→ **Records for the task**
__________________________________________________

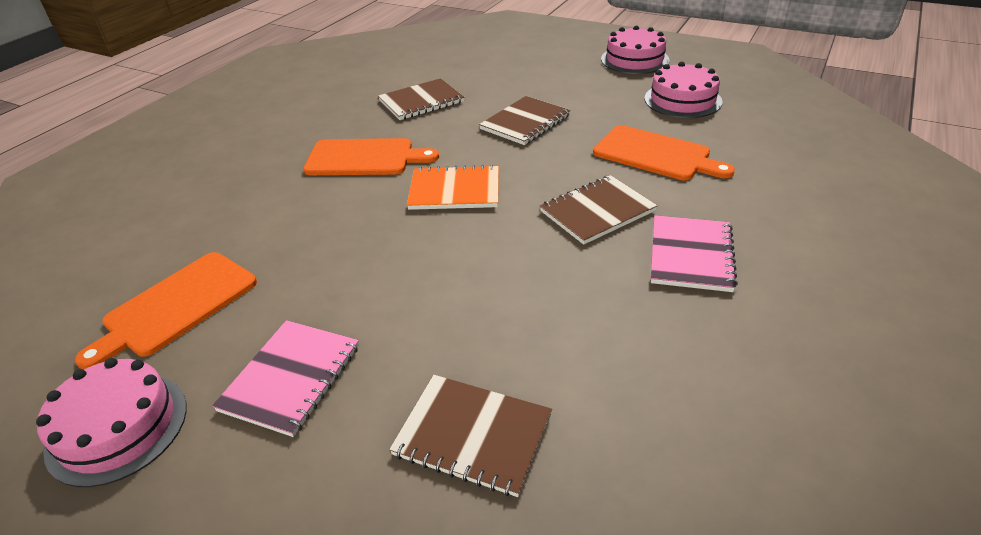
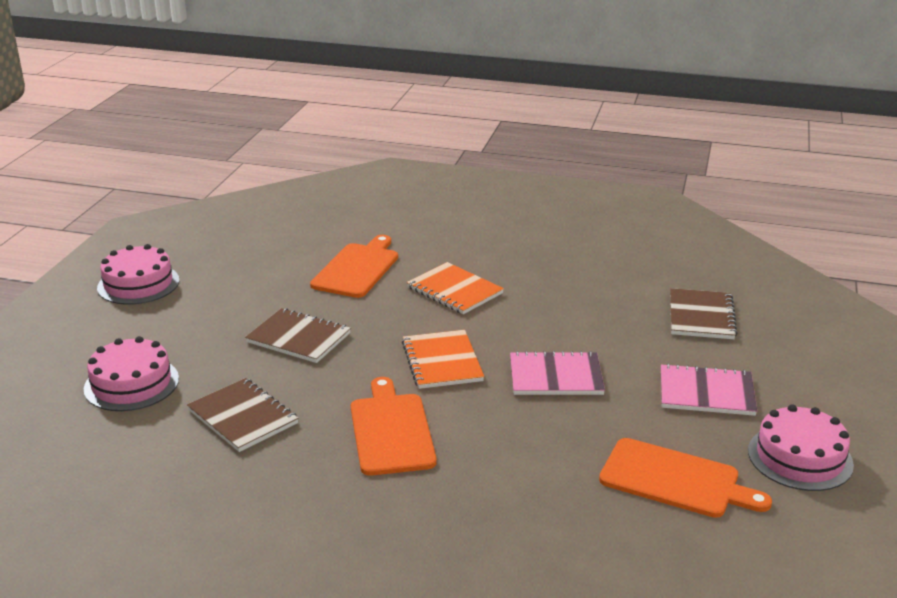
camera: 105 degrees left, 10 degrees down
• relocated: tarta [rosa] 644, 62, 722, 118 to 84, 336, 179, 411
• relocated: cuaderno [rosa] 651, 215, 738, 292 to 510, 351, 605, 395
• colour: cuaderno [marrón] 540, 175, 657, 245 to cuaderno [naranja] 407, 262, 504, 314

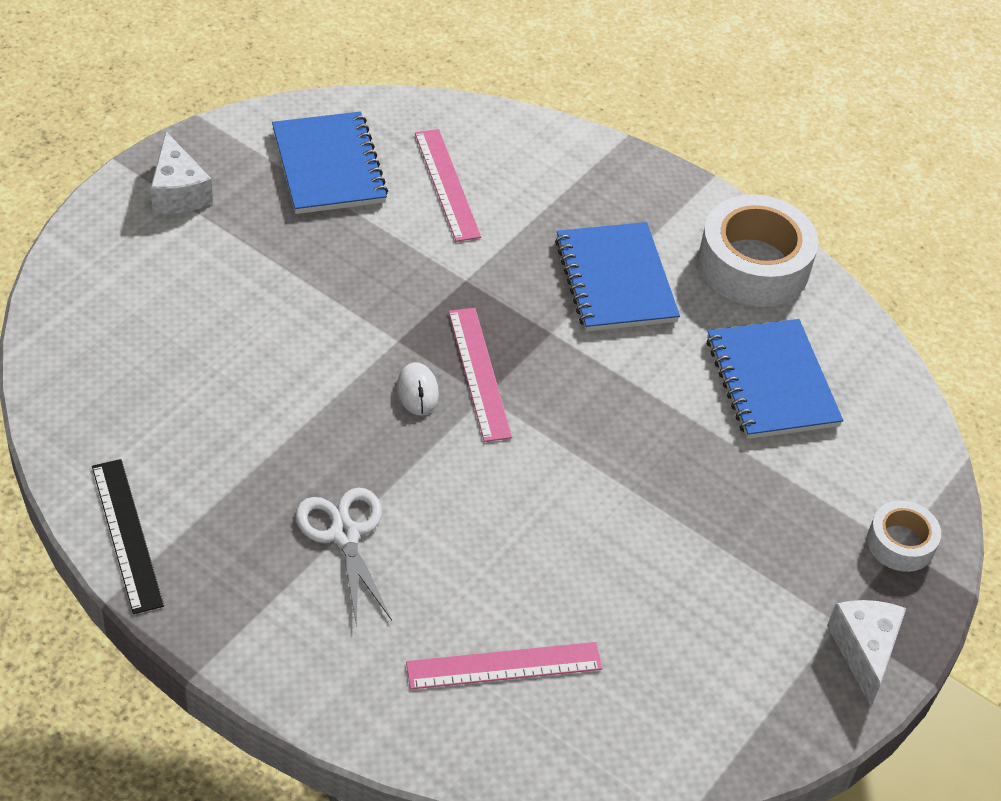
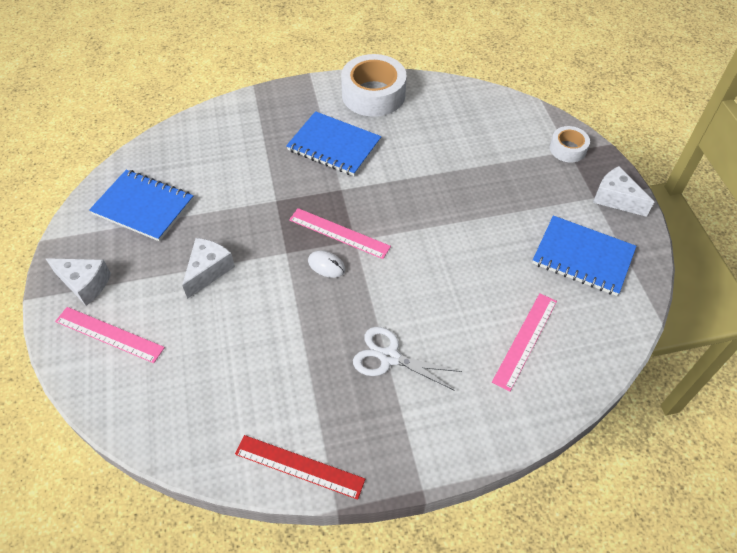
camera: 45 degrees left, 5 degrees up
• appeared: queso [blanco] 182, 238, 235, 299
• relocated: regla [rosa] 415, 129, 481, 242 to 55, 307, 165, 363
• relocated: cuaderno [azul] 706, 319, 843, 439 to 532, 215, 636, 296
• colour: regla [negro] 92, 459, 164, 614 to regla [rojo] 235, 435, 365, 500

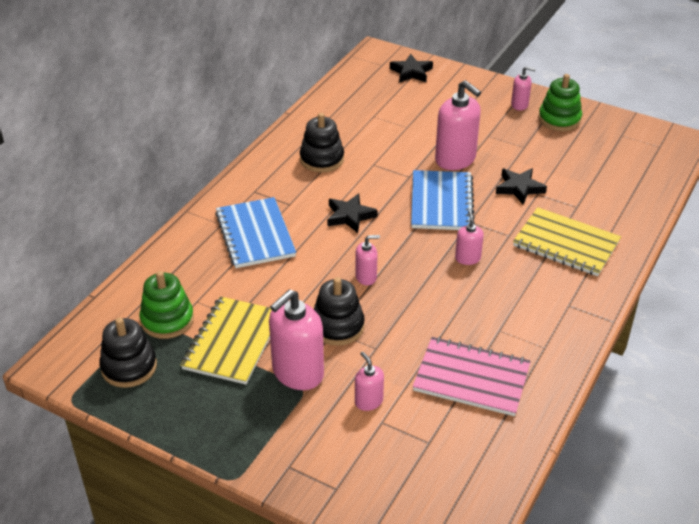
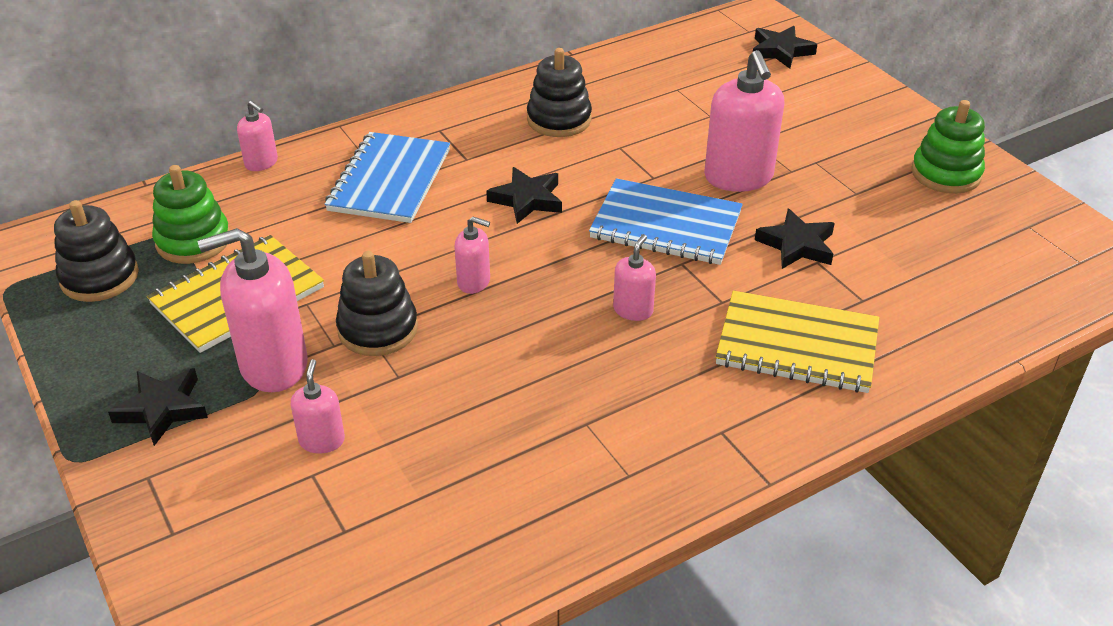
camera: 30 degrees right, 0 degrees up
• missing: cuaderno [rosa] 413, 337, 531, 416
• appeared: estrella [negro] 108, 368, 208, 446
• relocated: dispensador de jabón [rosa] 511, 66, 536, 111 to 237, 101, 278, 171
• spun: cuaderno [azul] 411, 170, 475, 230 = 589, 178, 743, 265 75 degrees clockwise
• spun: cuaderno [amarillo] 513, 207, 621, 276 = 716, 290, 879, 393 45 degrees counterclockwise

__________________________________________________

→ **Work instruction**
Quote verbatim the final run of lines in the material above, from the line that contains "238, 235, 299" through the very last line, excluding any pictures.

→ **Exercise result**
• appeared: queso [blanco] 182, 238, 235, 299
• relocated: regla [rosa] 415, 129, 481, 242 to 55, 307, 165, 363
• relocated: cuaderno [azul] 706, 319, 843, 439 to 532, 215, 636, 296
• colour: regla [negro] 92, 459, 164, 614 to regla [rojo] 235, 435, 365, 500

camera: 30 degrees right, 0 degrees up
• missing: cuaderno [rosa] 413, 337, 531, 416
• appeared: estrella [negro] 108, 368, 208, 446
• relocated: dispensador de jabón [rosa] 511, 66, 536, 111 to 237, 101, 278, 171
• spun: cuaderno [azul] 411, 170, 475, 230 = 589, 178, 743, 265 75 degrees clockwise
• spun: cuaderno [amarillo] 513, 207, 621, 276 = 716, 290, 879, 393 45 degrees counterclockwise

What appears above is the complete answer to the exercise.